(Records from a data source)
-=-=-
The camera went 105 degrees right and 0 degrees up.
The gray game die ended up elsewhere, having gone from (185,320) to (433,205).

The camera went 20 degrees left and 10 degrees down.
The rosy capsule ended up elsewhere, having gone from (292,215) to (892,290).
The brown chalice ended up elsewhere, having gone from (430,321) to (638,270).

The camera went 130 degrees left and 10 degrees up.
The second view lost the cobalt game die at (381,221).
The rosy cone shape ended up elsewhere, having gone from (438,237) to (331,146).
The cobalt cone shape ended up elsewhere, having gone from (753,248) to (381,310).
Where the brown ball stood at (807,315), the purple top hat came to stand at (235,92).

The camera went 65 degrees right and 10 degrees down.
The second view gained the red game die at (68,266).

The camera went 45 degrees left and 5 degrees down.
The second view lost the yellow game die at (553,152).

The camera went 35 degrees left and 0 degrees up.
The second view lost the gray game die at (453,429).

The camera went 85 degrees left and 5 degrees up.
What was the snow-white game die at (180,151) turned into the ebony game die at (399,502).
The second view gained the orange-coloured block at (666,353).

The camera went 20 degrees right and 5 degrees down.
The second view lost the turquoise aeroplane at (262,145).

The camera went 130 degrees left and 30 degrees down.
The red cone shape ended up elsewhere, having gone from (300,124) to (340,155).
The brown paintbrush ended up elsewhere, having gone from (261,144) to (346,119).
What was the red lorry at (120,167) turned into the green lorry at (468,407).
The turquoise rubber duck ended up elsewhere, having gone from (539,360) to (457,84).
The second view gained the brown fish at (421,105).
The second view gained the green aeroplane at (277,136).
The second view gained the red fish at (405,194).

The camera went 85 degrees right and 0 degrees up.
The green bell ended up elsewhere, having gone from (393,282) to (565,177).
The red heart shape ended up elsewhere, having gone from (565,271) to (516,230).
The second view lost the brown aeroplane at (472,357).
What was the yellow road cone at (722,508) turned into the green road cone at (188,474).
-=-=-
- _REQUIRED ACTION_
Exactly the lines from the start of the entries through the one bearing "The rosy capsule" are to be output, with both ends included.

- _REPLY_
The camera went 105 degrees right and 0 degrees up.
The gray game die ended up elsewhere, having gone from (185,320) to (433,205).

The camera went 20 degrees left and 10 degrees down.
The rosy capsule ended up elsewhere, having gone from (292,215) to (892,290).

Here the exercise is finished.